Exercise details — Of the lines in the data below, write out exactly those from the one holding "(340, 211) = (177, 320): black" through the one holding "(573, 297) = (402, 246): turquoise", both included.

**** Record extracts ****

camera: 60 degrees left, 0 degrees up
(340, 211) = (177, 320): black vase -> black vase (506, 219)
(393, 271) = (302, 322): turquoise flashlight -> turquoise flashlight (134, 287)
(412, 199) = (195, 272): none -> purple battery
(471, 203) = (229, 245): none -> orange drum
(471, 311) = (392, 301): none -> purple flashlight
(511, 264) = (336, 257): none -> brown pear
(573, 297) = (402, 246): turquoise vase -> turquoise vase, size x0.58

****
**** Record extracts ****

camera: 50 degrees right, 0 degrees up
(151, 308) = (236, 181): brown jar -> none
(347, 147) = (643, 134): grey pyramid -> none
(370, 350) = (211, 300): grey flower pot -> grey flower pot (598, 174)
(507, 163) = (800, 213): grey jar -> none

****
**** Record extracts ****

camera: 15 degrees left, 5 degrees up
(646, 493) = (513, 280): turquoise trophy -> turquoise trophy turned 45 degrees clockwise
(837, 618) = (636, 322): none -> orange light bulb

****

Answer —
(340, 211) = (177, 320): black vase -> black vase (506, 219)
(393, 271) = (302, 322): turquoise flashlight -> turquoise flashlight (134, 287)
(412, 199) = (195, 272): none -> purple battery
(471, 203) = (229, 245): none -> orange drum
(471, 311) = (392, 301): none -> purple flashlight
(511, 264) = (336, 257): none -> brown pear
(573, 297) = (402, 246): turquoise vase -> turquoise vase, size x0.58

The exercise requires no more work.